═══ AVAILABLE DATA ═══

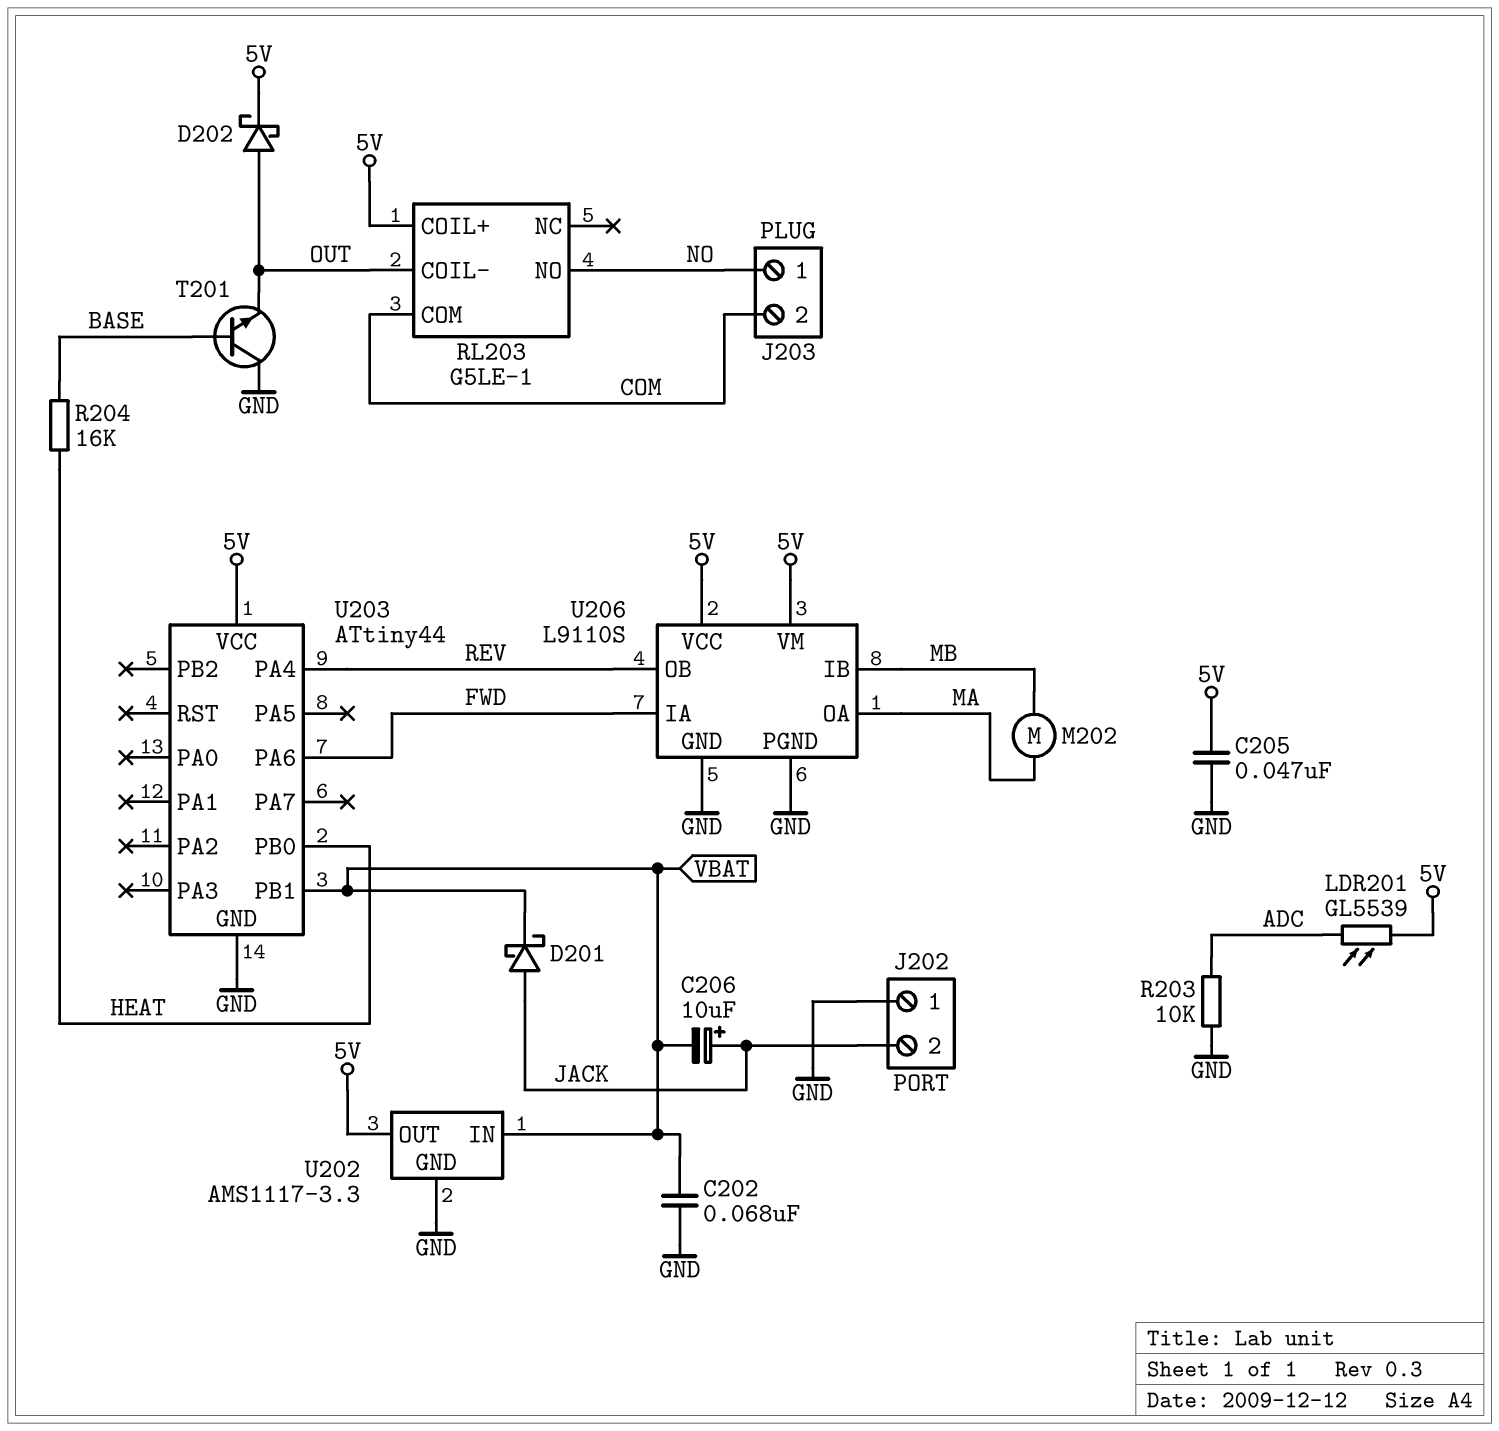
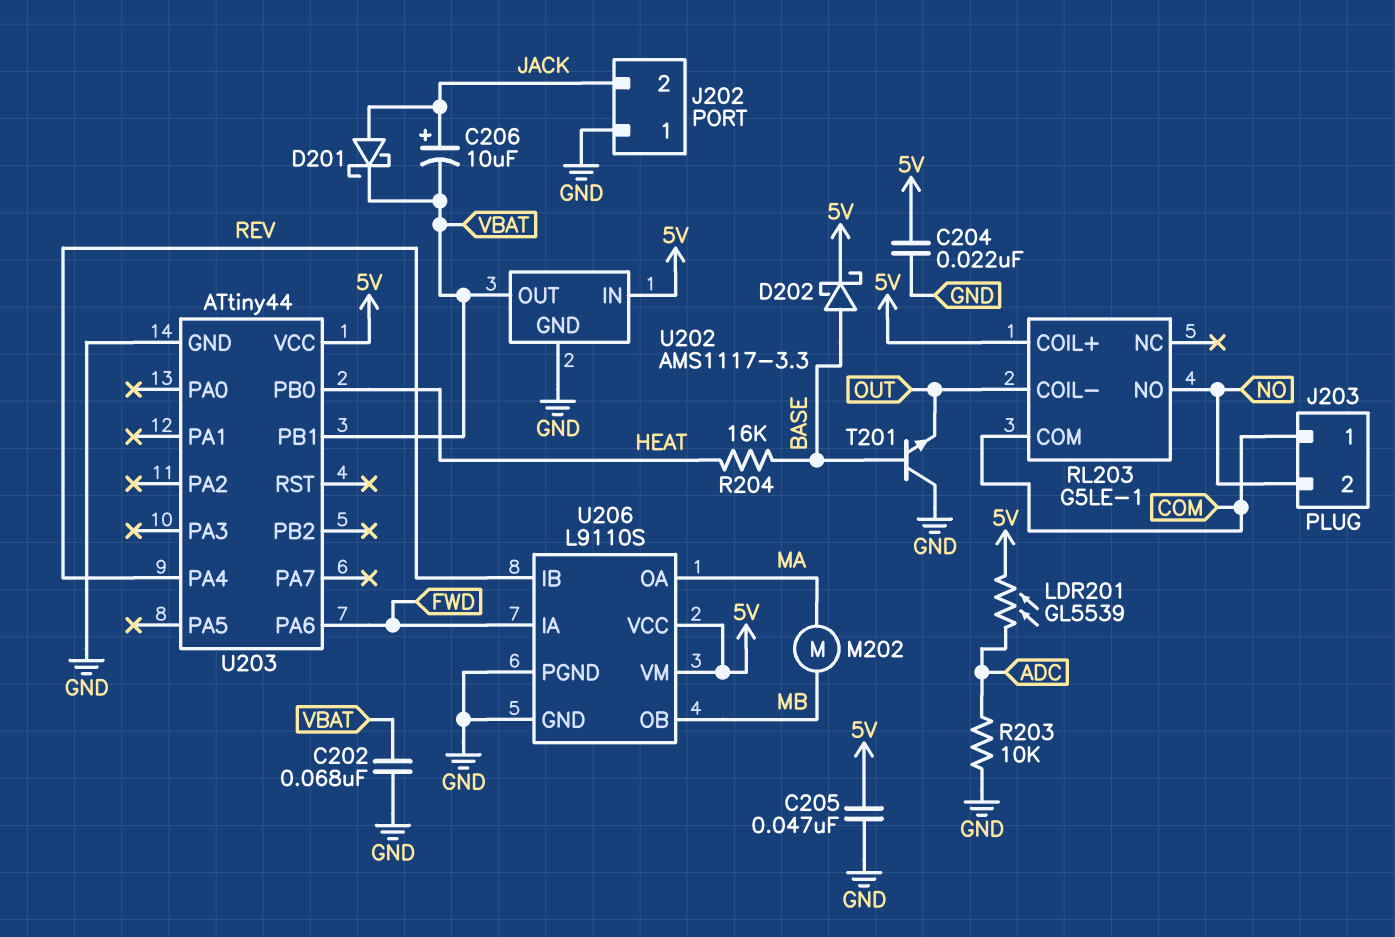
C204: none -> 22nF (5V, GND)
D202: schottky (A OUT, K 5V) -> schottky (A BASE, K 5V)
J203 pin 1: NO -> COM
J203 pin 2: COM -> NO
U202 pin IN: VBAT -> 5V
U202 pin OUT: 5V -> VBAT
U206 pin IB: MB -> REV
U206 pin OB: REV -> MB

═══

**WORK TO BE COMPLETED:** The records above must be output exactly, except for the pictures.

**ANSWER SECTION:**
C204: none -> 22nF (5V, GND)
D202: schottky (A OUT, K 5V) -> schottky (A BASE, K 5V)
J203 pin 1: NO -> COM
J203 pin 2: COM -> NO
U202 pin IN: VBAT -> 5V
U202 pin OUT: 5V -> VBAT
U206 pin IB: MB -> REV
U206 pin OB: REV -> MB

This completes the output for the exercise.